• WORK INSTRUCTION: Repeat exactly, and only, the lines of the entries below from the one with "pink carton (no." through the one with "grey egg (no. 2 from left)", both ends included.

○ ○ ○ ○

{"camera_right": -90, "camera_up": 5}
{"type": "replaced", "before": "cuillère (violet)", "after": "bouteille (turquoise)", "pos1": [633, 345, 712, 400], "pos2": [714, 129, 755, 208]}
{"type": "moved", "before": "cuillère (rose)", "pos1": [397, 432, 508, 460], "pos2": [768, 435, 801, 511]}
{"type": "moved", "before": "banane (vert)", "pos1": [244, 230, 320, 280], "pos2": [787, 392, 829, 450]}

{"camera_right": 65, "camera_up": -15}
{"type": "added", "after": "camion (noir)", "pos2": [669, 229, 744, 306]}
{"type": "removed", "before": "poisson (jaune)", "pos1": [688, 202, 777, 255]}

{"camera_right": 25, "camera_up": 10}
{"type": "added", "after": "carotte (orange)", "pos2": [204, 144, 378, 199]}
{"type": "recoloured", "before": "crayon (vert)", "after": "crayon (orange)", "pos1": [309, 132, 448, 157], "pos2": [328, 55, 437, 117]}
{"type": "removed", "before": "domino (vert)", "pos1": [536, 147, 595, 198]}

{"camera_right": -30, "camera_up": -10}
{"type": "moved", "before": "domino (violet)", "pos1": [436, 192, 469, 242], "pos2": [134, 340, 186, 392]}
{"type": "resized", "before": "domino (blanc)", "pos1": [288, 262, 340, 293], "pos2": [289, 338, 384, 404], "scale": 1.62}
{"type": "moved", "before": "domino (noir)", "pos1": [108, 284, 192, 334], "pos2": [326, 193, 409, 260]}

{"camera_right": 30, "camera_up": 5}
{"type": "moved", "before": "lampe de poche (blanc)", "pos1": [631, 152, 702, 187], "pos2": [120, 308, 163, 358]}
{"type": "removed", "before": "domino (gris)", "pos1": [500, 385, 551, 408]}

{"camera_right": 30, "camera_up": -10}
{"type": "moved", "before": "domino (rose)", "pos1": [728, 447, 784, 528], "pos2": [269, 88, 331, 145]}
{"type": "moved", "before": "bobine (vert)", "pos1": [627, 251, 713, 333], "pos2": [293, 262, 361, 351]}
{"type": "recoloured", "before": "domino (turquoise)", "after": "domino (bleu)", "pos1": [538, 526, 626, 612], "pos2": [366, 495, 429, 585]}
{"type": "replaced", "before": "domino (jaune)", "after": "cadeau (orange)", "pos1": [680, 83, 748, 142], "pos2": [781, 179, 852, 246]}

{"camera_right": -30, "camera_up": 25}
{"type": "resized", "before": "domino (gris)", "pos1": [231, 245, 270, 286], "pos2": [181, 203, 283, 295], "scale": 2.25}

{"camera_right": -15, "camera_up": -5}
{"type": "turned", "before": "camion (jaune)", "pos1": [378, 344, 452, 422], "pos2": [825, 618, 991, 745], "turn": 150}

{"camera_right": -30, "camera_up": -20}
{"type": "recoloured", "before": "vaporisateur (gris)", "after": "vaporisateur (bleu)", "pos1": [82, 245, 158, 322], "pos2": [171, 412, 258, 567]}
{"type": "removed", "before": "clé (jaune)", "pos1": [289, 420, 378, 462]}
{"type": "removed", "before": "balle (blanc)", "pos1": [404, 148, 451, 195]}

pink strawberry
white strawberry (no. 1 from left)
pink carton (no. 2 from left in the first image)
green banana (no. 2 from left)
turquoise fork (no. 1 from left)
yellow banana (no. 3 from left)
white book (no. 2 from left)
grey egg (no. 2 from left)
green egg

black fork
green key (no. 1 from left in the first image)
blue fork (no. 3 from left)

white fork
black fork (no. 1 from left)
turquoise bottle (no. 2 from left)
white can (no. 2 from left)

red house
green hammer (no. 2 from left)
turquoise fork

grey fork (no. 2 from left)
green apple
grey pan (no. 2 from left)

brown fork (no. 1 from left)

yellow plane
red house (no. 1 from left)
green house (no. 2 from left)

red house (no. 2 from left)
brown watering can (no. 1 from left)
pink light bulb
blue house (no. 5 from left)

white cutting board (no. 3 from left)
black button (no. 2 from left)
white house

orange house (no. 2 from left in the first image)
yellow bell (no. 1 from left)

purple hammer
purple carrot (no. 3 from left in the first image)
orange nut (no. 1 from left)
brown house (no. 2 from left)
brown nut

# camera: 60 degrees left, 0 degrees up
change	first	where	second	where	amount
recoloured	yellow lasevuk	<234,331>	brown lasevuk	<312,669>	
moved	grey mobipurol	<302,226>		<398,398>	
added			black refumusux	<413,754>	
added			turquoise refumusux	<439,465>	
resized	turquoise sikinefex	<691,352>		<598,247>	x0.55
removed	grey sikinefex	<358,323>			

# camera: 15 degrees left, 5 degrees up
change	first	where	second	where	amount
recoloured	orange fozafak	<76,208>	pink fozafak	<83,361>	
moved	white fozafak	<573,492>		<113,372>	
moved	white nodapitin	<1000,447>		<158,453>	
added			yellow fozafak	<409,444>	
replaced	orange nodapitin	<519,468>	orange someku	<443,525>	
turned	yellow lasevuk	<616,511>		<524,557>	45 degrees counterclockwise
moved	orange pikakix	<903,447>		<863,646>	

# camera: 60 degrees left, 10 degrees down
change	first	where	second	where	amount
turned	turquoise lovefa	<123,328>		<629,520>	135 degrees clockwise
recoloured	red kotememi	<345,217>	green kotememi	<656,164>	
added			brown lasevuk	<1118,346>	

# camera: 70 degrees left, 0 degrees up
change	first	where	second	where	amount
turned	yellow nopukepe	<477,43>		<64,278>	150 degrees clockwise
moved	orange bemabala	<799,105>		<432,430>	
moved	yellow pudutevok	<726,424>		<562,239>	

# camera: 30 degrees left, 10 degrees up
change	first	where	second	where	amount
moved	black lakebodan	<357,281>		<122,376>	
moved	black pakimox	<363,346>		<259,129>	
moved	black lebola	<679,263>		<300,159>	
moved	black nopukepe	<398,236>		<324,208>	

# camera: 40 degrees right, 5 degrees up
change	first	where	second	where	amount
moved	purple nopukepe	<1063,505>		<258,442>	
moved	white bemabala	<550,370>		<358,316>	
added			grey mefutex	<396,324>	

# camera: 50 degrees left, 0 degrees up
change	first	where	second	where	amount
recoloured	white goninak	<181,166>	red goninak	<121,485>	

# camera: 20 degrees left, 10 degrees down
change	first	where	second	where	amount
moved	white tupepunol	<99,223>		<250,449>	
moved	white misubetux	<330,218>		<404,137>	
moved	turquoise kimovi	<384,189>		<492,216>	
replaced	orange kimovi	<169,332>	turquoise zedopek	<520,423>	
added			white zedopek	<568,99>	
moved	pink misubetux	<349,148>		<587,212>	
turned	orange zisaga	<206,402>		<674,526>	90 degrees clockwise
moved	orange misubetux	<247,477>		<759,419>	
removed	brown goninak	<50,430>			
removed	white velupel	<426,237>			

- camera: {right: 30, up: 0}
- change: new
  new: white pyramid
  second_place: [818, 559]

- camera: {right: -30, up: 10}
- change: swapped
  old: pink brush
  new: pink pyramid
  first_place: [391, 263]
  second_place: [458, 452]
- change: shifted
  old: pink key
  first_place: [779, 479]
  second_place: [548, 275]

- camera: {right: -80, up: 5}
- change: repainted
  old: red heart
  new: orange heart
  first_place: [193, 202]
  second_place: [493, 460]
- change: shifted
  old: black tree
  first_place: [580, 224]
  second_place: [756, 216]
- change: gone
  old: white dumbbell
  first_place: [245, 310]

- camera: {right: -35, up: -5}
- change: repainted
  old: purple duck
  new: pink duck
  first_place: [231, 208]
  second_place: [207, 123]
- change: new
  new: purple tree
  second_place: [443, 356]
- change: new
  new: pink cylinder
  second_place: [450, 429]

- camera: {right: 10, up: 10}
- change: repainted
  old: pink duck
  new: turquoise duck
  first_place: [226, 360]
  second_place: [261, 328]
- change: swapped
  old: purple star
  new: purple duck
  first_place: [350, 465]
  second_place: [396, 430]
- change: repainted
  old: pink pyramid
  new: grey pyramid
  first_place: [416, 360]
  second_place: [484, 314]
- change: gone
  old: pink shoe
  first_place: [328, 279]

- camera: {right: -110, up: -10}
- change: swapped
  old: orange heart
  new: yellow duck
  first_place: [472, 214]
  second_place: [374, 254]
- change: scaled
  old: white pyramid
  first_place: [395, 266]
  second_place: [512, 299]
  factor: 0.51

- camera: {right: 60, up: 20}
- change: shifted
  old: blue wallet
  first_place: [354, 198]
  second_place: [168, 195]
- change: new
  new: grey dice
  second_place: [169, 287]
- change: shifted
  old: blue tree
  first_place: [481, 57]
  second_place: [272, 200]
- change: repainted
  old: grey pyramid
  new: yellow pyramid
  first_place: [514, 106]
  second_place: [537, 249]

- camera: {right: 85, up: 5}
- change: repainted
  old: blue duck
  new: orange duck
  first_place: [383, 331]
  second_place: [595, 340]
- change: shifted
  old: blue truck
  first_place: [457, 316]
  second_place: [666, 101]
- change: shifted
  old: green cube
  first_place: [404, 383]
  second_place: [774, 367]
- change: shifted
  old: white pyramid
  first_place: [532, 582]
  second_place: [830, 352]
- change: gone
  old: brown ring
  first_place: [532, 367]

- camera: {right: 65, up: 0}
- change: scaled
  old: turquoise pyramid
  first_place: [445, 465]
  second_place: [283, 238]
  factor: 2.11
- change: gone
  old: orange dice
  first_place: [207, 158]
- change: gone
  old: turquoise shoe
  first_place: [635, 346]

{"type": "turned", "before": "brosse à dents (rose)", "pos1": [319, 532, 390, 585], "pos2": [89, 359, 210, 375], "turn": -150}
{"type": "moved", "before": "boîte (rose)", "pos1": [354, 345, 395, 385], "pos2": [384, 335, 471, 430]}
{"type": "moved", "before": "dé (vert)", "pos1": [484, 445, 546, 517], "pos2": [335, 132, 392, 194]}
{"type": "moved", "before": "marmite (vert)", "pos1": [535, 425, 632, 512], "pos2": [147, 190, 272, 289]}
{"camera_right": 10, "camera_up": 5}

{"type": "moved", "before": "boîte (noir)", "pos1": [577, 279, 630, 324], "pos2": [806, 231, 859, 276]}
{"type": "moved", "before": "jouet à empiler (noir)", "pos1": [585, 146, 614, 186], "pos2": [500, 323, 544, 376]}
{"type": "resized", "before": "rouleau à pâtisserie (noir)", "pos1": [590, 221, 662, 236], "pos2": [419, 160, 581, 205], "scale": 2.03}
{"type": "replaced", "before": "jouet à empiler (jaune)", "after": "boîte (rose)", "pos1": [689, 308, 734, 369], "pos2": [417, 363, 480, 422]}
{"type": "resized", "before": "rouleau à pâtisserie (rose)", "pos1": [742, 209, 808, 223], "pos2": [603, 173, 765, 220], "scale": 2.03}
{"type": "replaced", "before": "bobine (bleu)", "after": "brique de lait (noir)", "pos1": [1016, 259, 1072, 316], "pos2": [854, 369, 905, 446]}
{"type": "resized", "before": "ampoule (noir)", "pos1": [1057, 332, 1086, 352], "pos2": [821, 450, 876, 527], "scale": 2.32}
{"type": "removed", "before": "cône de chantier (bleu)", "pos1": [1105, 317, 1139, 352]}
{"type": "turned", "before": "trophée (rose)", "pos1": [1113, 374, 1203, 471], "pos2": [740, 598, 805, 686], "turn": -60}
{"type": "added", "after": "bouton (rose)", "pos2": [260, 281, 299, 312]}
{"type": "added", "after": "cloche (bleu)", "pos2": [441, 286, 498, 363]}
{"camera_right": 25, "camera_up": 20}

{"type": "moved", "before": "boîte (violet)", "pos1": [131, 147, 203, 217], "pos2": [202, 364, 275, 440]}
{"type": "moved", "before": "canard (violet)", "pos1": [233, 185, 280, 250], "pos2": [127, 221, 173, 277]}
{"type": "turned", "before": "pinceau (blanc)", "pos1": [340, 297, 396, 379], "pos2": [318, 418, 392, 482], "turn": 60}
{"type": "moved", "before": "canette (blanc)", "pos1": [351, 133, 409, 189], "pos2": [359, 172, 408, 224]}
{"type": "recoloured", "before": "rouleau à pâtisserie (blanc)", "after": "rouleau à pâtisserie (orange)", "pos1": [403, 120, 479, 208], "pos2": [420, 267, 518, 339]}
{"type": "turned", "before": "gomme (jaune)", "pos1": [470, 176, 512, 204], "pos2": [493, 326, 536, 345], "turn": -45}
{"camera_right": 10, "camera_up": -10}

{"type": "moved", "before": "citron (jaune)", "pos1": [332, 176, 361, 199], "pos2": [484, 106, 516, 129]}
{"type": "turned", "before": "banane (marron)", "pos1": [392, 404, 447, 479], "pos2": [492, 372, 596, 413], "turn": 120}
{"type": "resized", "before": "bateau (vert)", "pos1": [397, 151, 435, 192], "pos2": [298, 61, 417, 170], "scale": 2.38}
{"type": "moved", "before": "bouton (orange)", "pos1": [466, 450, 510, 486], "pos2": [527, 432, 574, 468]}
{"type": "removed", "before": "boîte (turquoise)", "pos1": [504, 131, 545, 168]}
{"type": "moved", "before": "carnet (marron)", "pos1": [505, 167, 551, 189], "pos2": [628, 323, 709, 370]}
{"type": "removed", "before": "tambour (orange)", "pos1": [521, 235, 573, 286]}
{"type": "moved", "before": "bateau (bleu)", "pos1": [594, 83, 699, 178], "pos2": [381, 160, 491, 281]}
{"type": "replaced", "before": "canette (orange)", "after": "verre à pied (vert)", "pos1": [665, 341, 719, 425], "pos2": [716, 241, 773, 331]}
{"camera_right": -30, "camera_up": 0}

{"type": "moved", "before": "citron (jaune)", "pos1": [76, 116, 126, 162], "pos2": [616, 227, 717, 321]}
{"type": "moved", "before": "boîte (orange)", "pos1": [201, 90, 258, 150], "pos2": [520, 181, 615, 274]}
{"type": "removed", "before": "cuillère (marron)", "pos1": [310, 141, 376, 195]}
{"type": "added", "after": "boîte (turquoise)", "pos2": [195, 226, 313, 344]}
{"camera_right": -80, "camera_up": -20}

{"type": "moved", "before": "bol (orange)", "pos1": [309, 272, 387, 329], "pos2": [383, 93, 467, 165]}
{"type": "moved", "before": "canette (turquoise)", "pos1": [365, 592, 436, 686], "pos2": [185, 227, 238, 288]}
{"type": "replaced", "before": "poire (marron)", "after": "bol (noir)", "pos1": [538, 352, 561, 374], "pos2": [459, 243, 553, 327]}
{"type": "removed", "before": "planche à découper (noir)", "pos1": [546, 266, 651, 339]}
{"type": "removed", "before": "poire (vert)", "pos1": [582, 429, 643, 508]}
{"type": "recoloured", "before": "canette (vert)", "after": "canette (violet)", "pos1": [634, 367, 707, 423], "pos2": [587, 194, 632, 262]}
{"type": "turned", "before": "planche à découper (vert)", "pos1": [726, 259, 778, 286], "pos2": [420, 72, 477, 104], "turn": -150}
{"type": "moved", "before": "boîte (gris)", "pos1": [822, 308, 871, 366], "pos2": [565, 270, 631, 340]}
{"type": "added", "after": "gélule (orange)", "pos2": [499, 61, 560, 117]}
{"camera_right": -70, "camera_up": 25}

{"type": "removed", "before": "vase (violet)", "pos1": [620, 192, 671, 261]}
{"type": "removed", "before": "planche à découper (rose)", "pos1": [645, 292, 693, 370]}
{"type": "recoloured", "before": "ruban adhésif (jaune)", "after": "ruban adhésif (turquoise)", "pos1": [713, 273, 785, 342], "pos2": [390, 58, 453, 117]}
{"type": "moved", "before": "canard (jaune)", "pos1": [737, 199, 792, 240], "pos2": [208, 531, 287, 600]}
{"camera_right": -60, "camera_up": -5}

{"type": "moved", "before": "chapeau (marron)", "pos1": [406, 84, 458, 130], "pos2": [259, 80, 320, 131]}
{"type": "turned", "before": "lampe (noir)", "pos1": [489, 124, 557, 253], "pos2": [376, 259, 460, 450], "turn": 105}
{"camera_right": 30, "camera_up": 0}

○ ○ ○ ○

• ANSWER FOR THIS EXERCISE:
pink carton (no. 2 from left in the first image)
green banana (no. 2 from left)
turquoise fork (no. 1 from left)
yellow banana (no. 3 from left)
white book (no. 2 from left)
grey egg (no. 2 from left)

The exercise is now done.